Requirement:
Write the listing below out again exactly, dropping the images.

Given records:
- - - - - - -
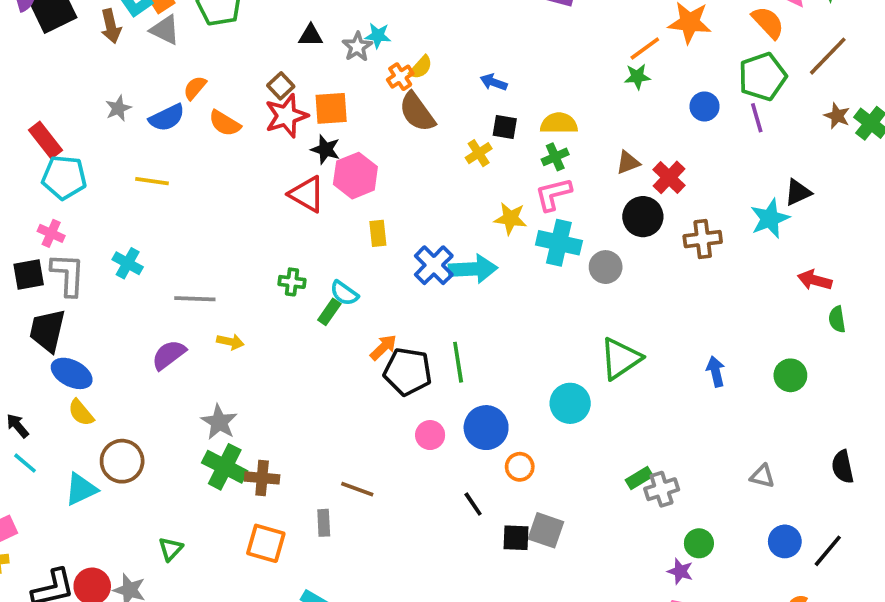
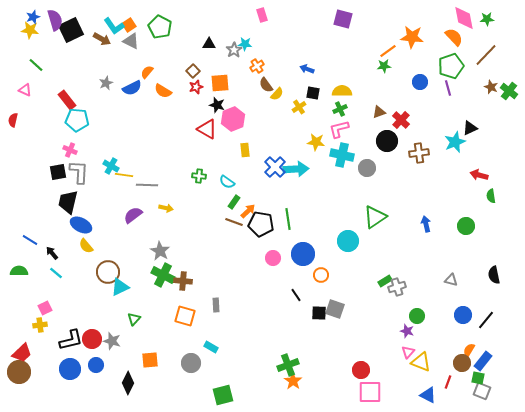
brown arrow: (111, 26) -> (102, 39), turned -48
yellow semicircle: (421, 67) -> (277, 94), moved
brown semicircle: (417, 112) -> (266, 85), size x0.7
red star: (286, 116) -> (196, 87), size x0.6
yellow line: (152, 181) -> (124, 175), moved
green rectangle: (329, 312) -> (234, 202), moved
cyan triangle: (81, 489) -> (120, 287), moved
brown line: (357, 489) -> (234, 222), moved

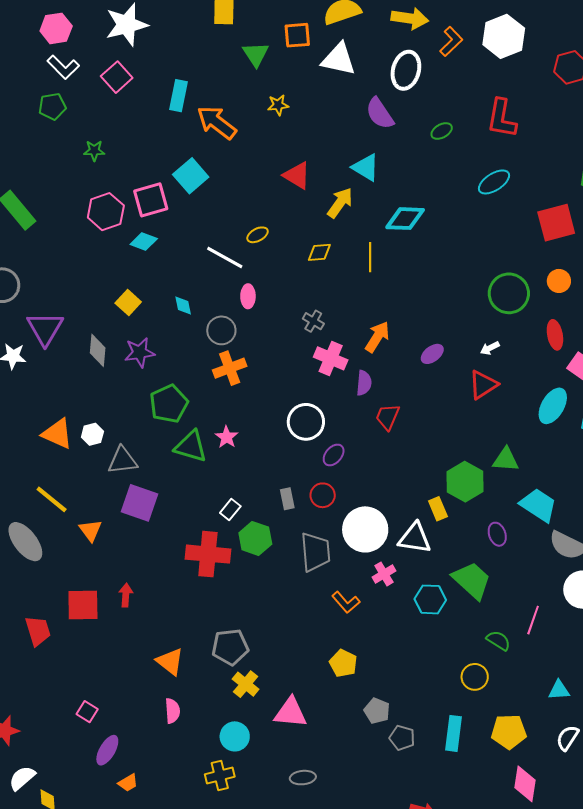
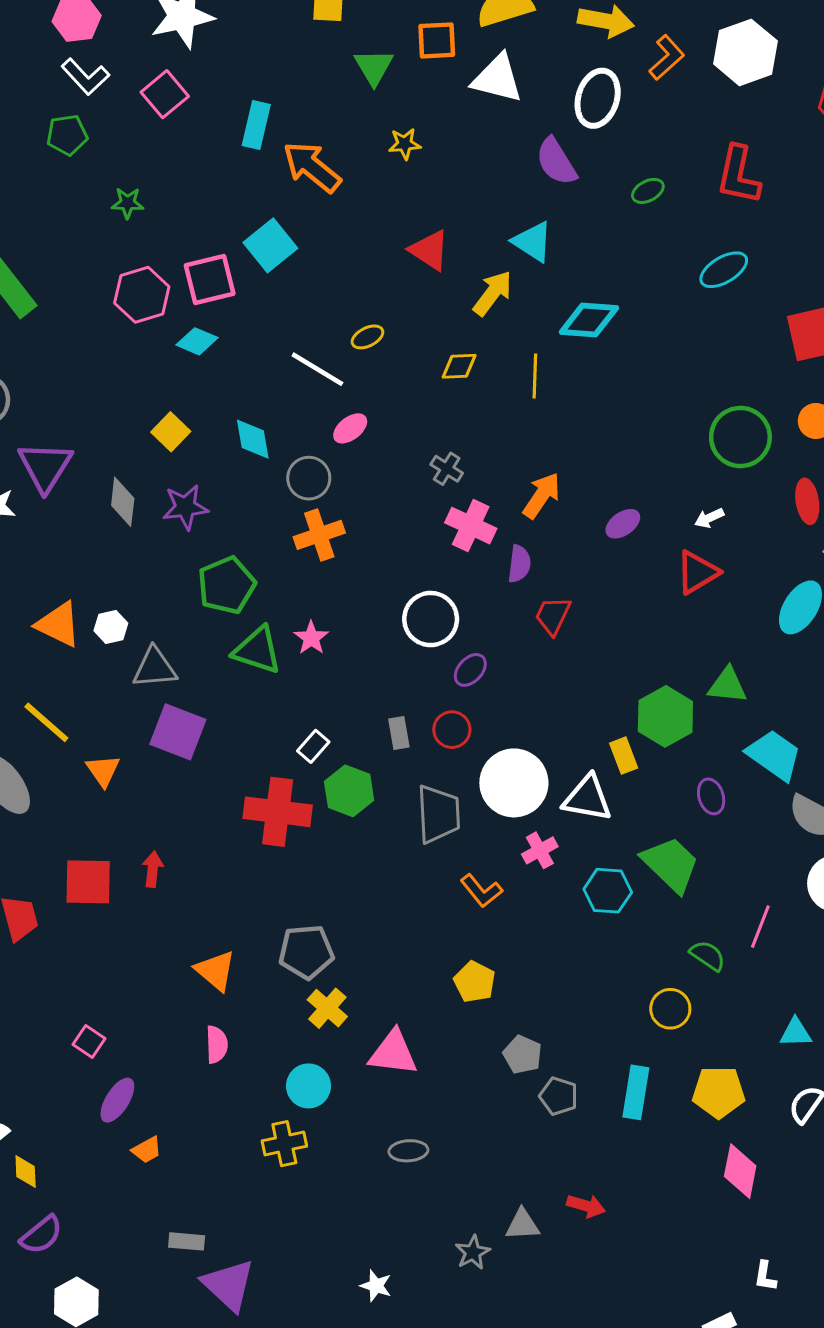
pink ellipse: (248, 296) -> (350, 428), turned 50
cyan diamond: (183, 306) -> (253, 439), size x1.4

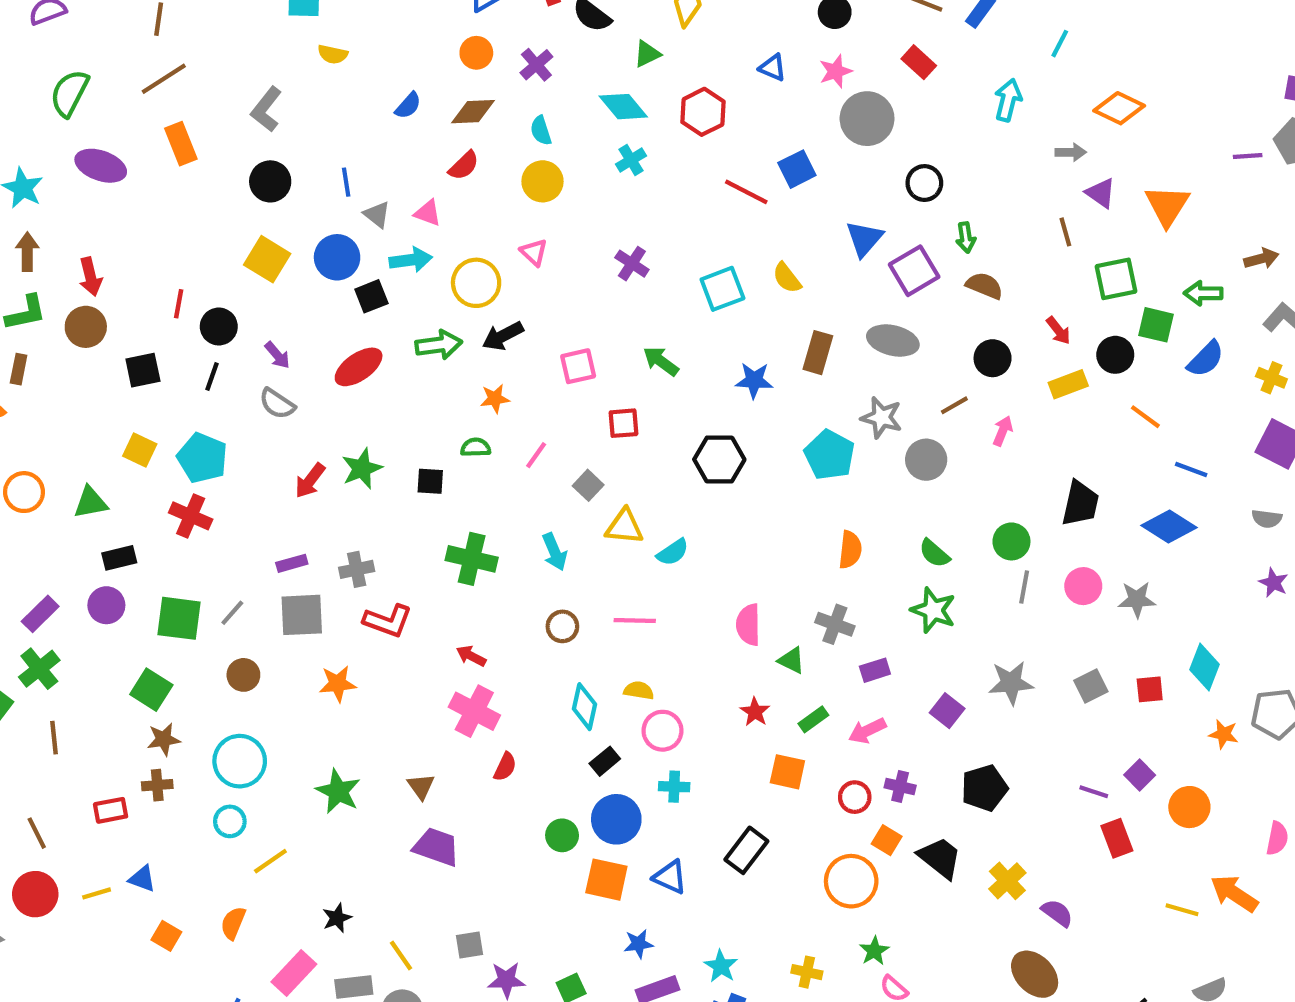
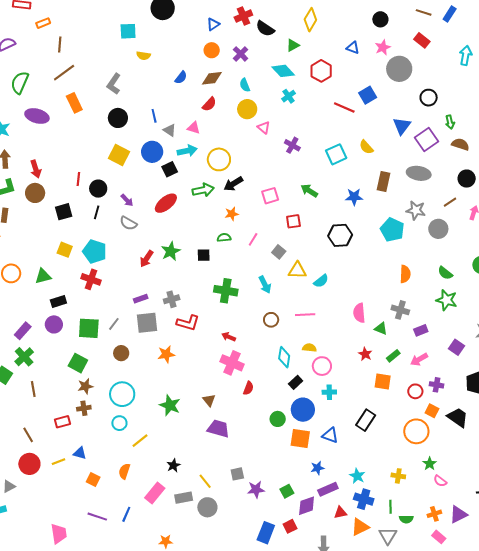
pink triangle: (534, 252) -> (264, 128), moved

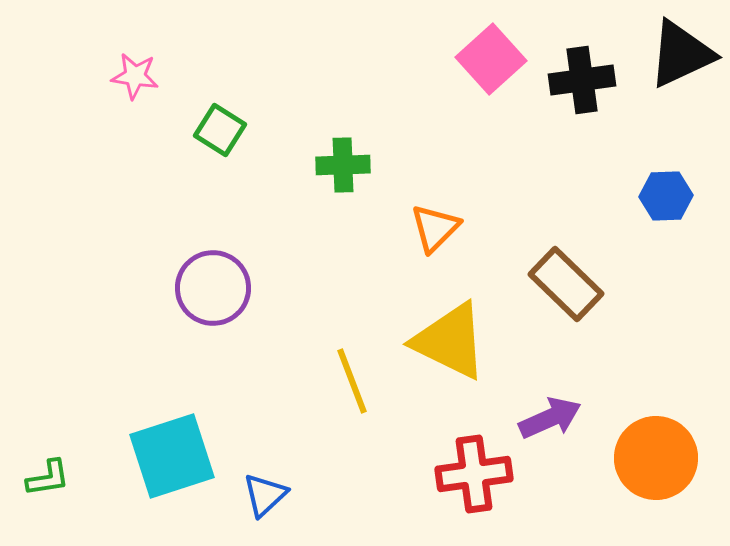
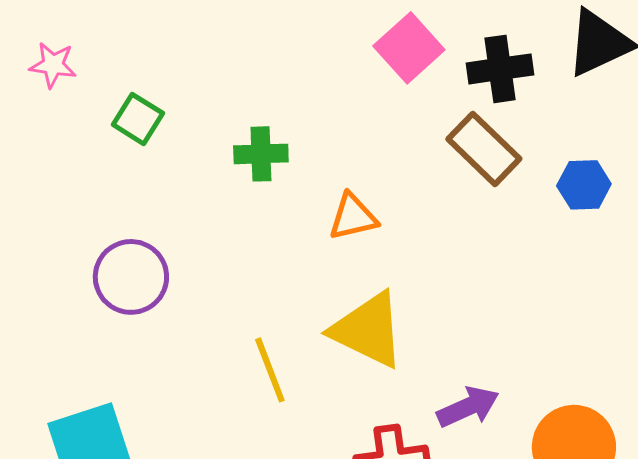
orange triangle: (435, 228) -> (353, 217), turned 32
brown rectangle: (566, 284) -> (484, 149), moved

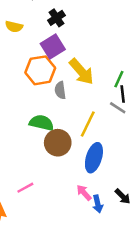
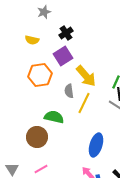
orange hexagon: (40, 70) -> (40, 75), moved
yellow line: (88, 124) -> (84, 103), moved
brown circle: (58, 143) -> (37, 137), moved

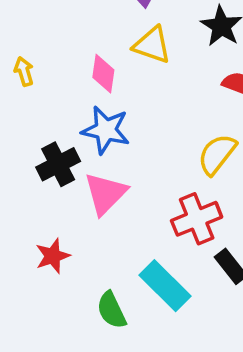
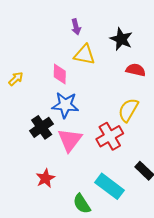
yellow arrow: (24, 71) -> (16, 79), turned 70
red cross: (197, 219) -> (110, 136), moved

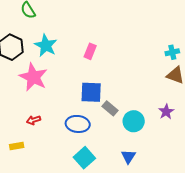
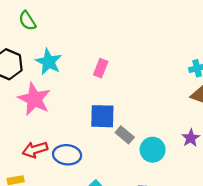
red arrow: (33, 120) -> (35, 150), size x1.5
blue ellipse: (78, 124) -> (67, 155), moved

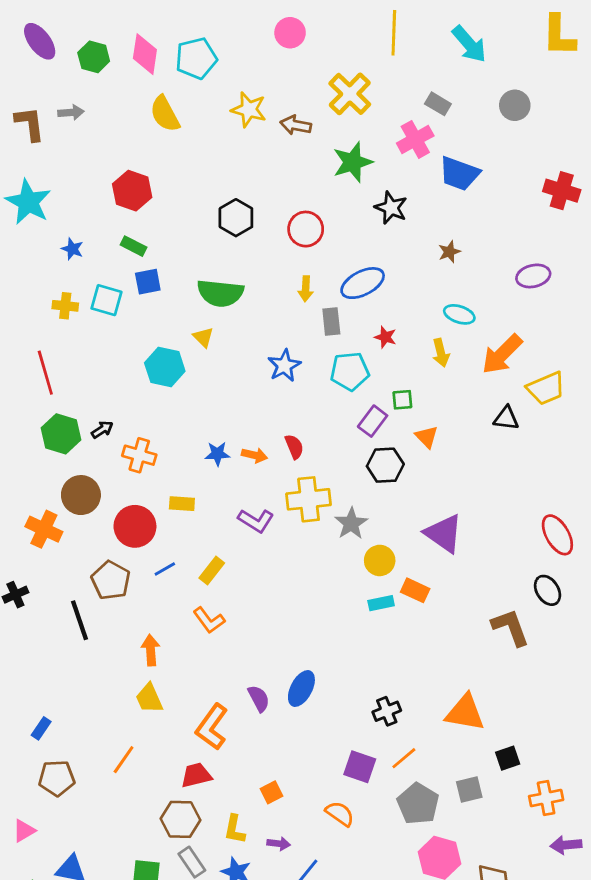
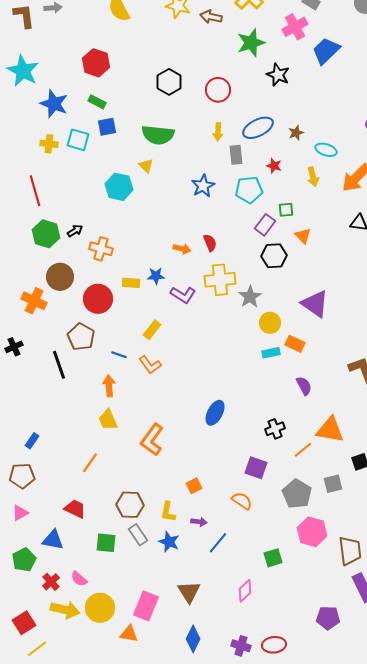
blue trapezoid: (459, 174) -> (326, 51), turned 116
blue star: (72, 249) -> (54, 104), size x1.8
brown star: (449, 252) -> (296, 133), moved
blue star: (217, 454) -> (156, 276), moved
blue line: (165, 569) -> (119, 355), moved, turned 49
purple semicircle: (259, 698) -> (304, 386), moved
orange line: (404, 758) -> (303, 450), moved
red trapezoid: (196, 775) -> (75, 509), moved, turned 40
brown pentagon: (57, 778) -> (22, 476), moved

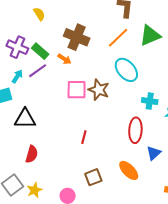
- - - - - - -
Result of the exercise:
brown arrow: (111, 26) -> (102, 39), turned -48
yellow semicircle: (421, 67) -> (277, 94), moved
brown semicircle: (417, 112) -> (266, 85), size x0.7
red star: (286, 116) -> (196, 87), size x0.6
yellow line: (152, 181) -> (124, 175), moved
green rectangle: (329, 312) -> (234, 202), moved
cyan triangle: (81, 489) -> (120, 287), moved
brown line: (357, 489) -> (234, 222), moved

pink ellipse: (248, 296) -> (350, 428), turned 50
cyan diamond: (183, 306) -> (253, 439), size x1.4

pink triangle: (534, 252) -> (264, 128), moved

orange triangle: (435, 228) -> (353, 217), turned 32
brown rectangle: (566, 284) -> (484, 149), moved

orange hexagon: (40, 70) -> (40, 75), moved
yellow line: (88, 124) -> (84, 103), moved
brown circle: (58, 143) -> (37, 137), moved

yellow arrow: (24, 71) -> (16, 79), turned 70
red cross: (197, 219) -> (110, 136), moved

red arrow: (33, 120) -> (35, 150), size x1.5
blue ellipse: (78, 124) -> (67, 155), moved

blue trapezoid: (459, 174) -> (326, 51), turned 116
blue star: (72, 249) -> (54, 104), size x1.8
brown star: (449, 252) -> (296, 133), moved
blue star: (217, 454) -> (156, 276), moved
blue line: (165, 569) -> (119, 355), moved, turned 49
purple semicircle: (259, 698) -> (304, 386), moved
orange line: (404, 758) -> (303, 450), moved
red trapezoid: (196, 775) -> (75, 509), moved, turned 40
brown pentagon: (57, 778) -> (22, 476), moved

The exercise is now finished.